▶ DESCRIPTION OF THE TASK: The expected output is exactly the lines below, starting at the line with "second_place: [254, 563, 137, 77]" and ending at the line with "second_place: [903, 222, 60, 49]", both included; no other line belongs in it.

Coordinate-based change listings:
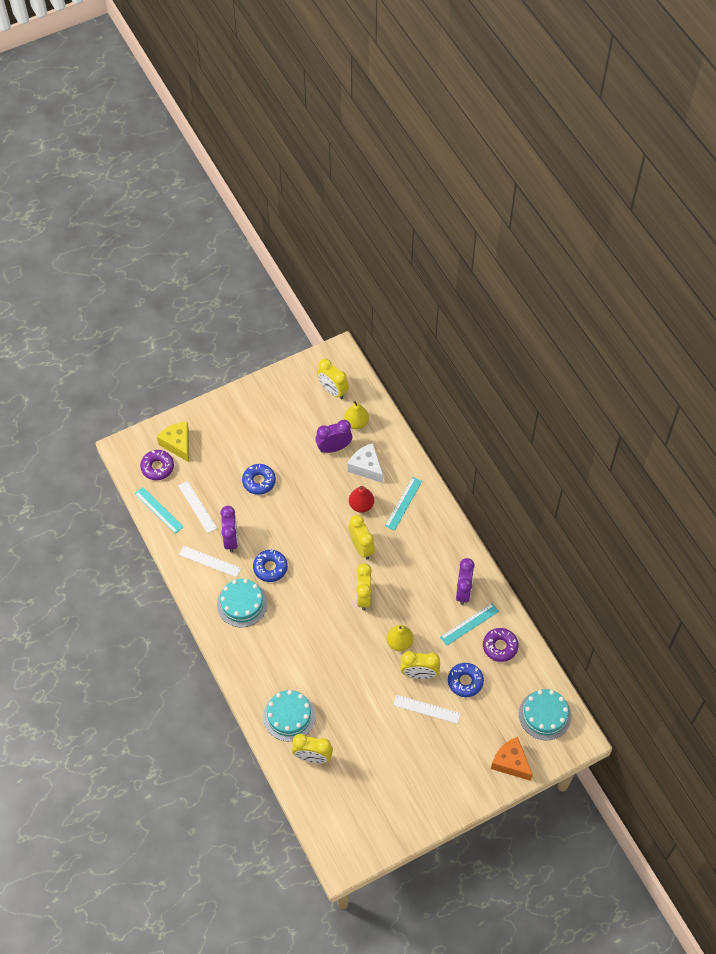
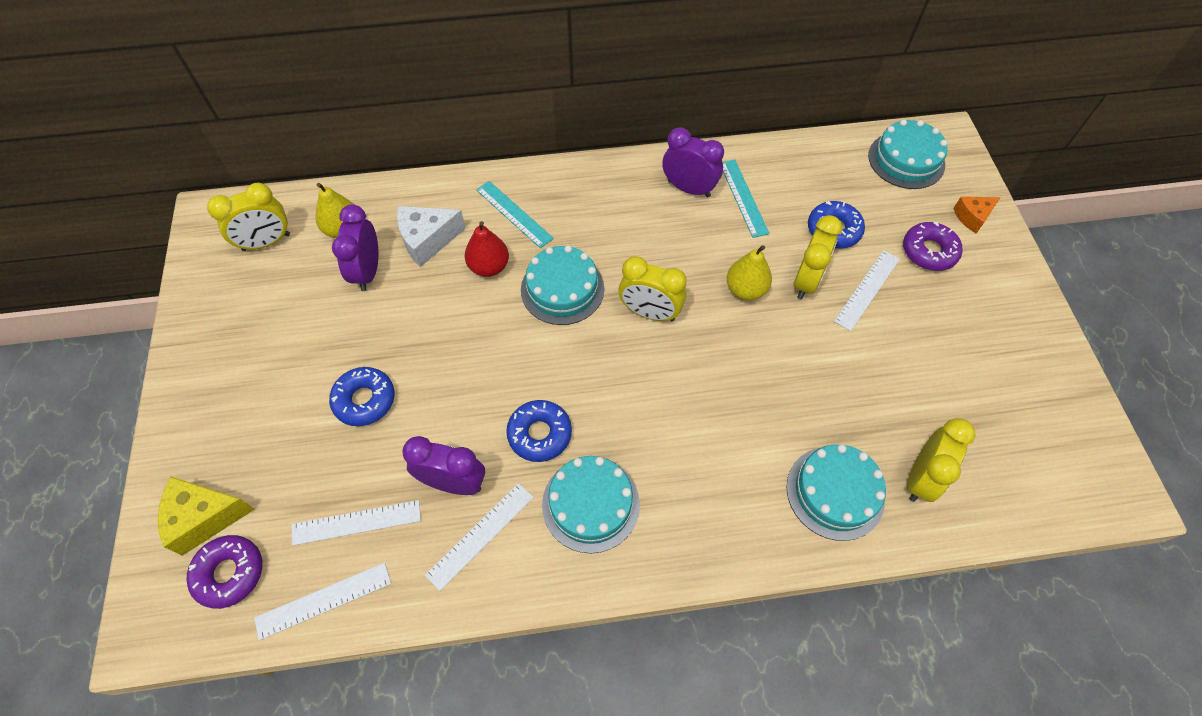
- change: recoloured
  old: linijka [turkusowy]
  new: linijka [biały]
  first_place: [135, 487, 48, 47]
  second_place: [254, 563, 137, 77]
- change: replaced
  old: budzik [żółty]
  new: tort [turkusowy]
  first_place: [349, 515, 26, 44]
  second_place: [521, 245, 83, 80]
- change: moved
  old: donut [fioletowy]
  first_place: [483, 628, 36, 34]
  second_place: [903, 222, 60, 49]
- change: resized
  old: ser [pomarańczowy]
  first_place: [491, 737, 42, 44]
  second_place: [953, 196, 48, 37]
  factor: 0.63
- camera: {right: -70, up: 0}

* * *

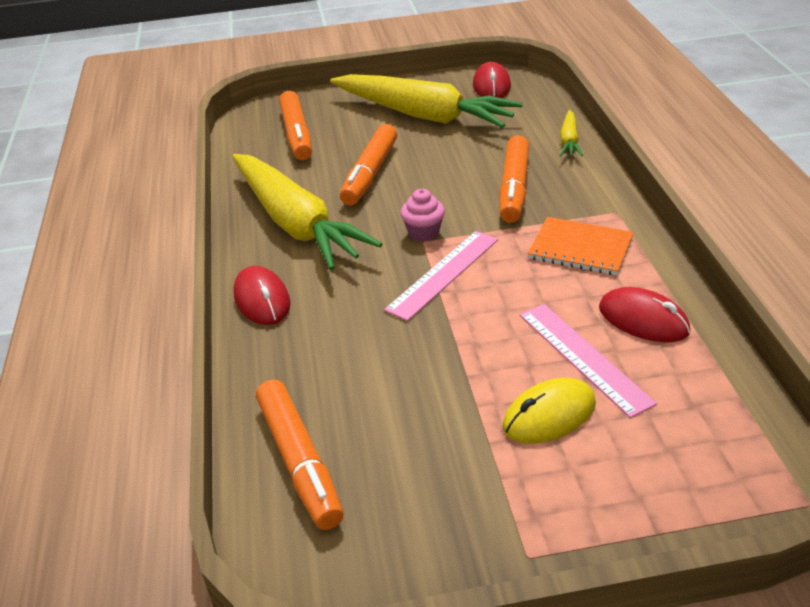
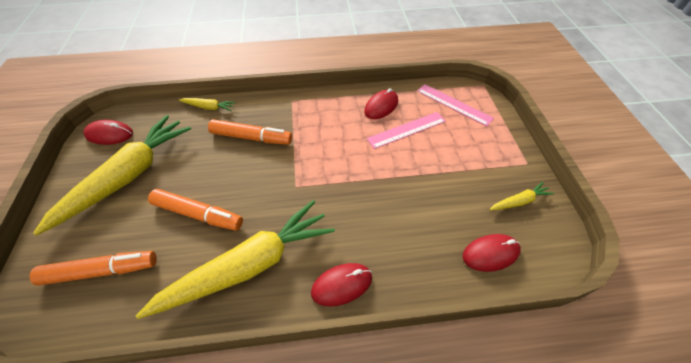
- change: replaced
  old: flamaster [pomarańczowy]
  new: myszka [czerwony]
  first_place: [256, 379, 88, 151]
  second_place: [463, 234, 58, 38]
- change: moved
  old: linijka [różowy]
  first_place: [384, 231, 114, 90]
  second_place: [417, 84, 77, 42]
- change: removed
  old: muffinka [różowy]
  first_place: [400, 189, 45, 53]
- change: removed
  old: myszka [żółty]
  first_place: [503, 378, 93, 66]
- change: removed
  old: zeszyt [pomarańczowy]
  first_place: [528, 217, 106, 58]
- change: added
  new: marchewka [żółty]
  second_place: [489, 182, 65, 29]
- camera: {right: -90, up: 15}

...

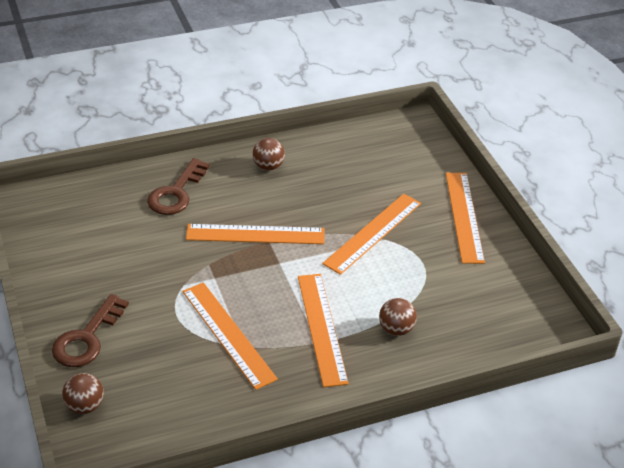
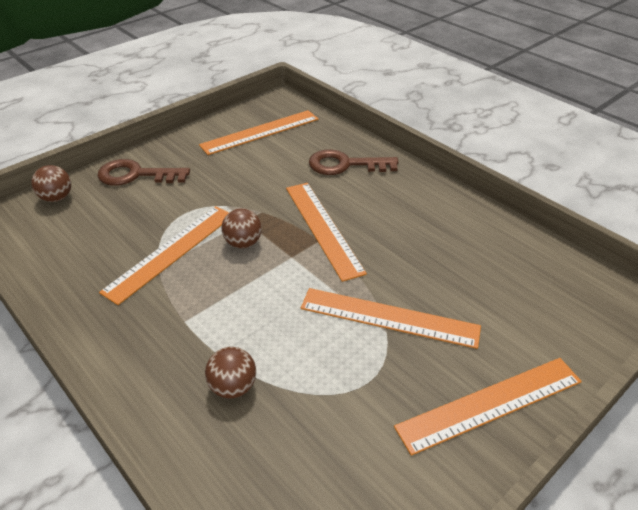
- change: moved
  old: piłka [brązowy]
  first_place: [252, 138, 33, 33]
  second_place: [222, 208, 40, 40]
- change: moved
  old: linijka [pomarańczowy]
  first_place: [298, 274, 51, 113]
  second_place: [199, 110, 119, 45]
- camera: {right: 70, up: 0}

▶ RESULT:
  second_place: [254, 563, 137, 77]
- change: replaced
  old: budzik [żółty]
  new: tort [turkusowy]
  first_place: [349, 515, 26, 44]
  second_place: [521, 245, 83, 80]
- change: moved
  old: donut [fioletowy]
  first_place: [483, 628, 36, 34]
  second_place: [903, 222, 60, 49]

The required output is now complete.